Task requirements ▸ Write out the records word for word, with no pictures.

Extracted data ▸
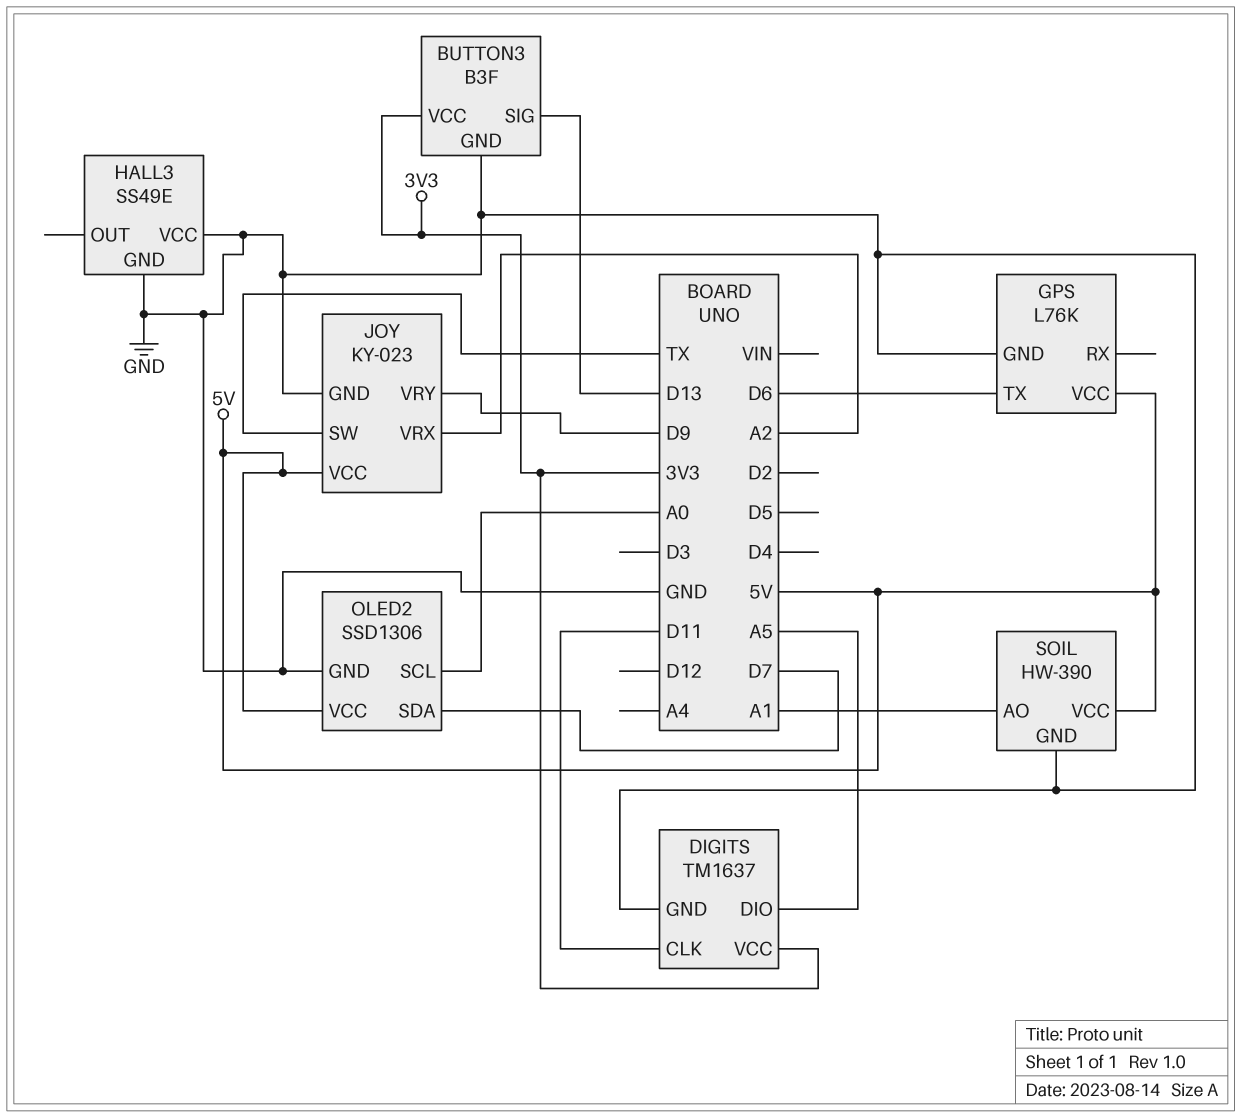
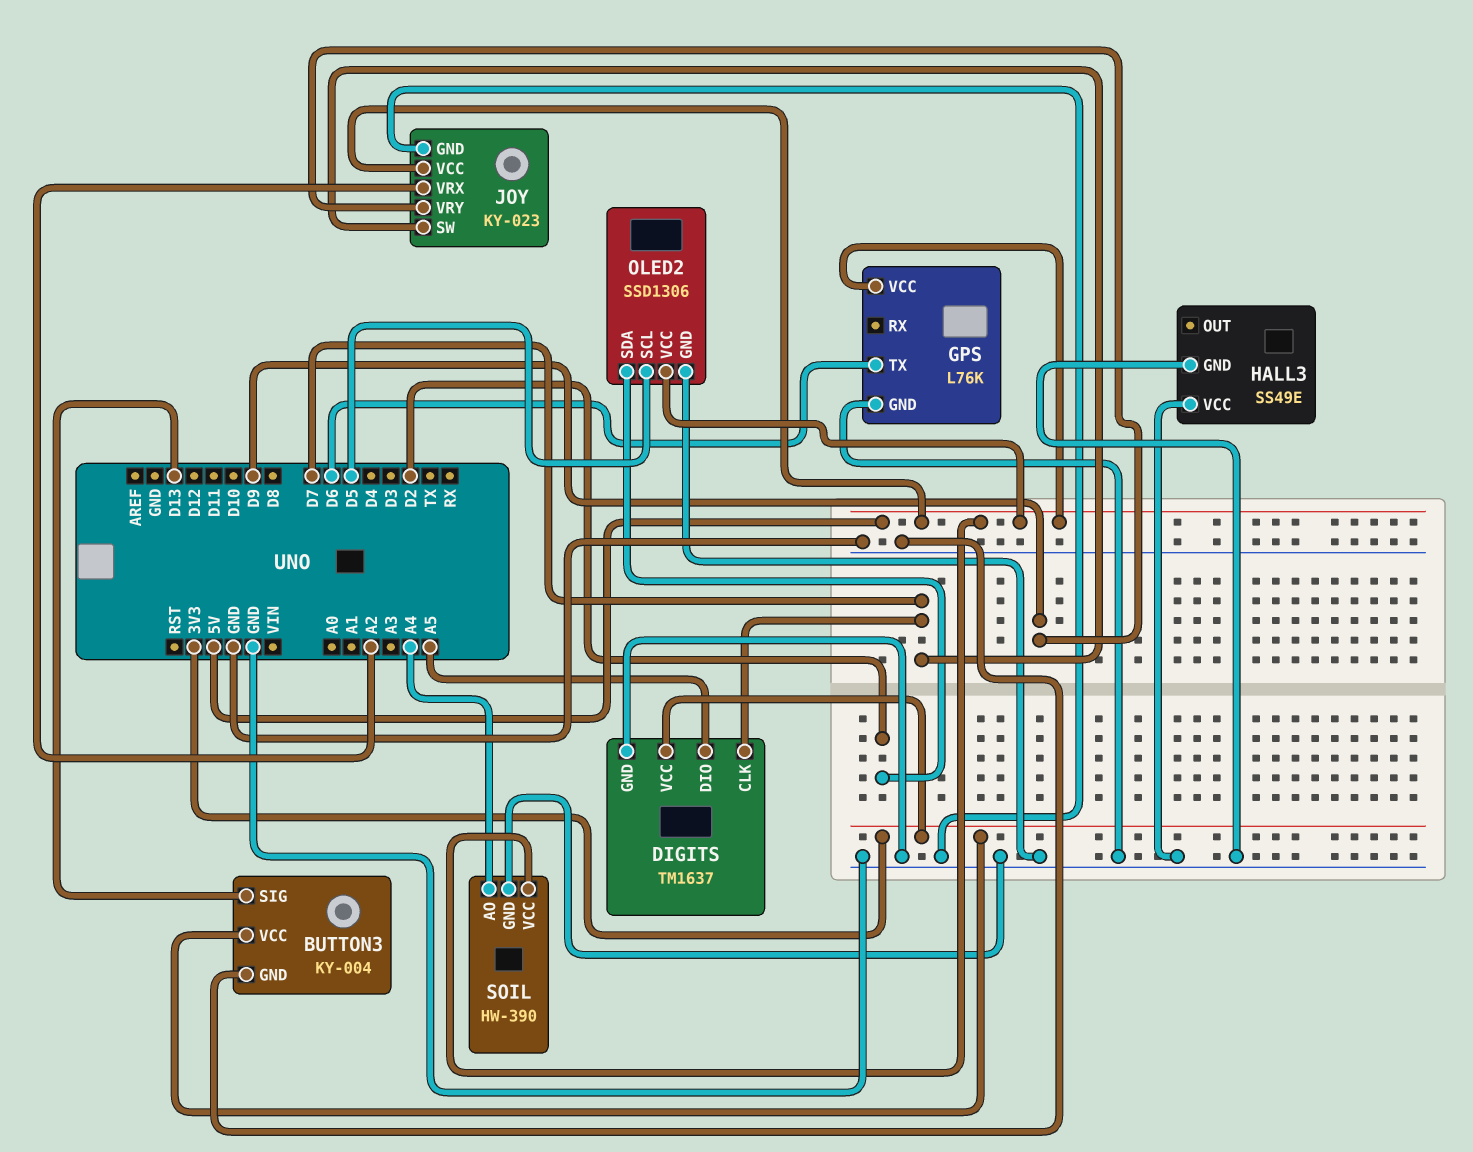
BUTTON3: B3F -> KY-004
DIGITS pin CLK: D11 -> D7
JOY pin SW: TX -> D7
OLED2 pin SCL: A0 -> D5
OLED2 pin SDA: D7 -> D2
SOIL pin AO: A1 -> A4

Written response ▸
BUTTON3: B3F -> KY-004
DIGITS pin CLK: D11 -> D7
JOY pin SW: TX -> D7
OLED2 pin SCL: A0 -> D5
OLED2 pin SDA: D7 -> D2
SOIL pin AO: A1 -> A4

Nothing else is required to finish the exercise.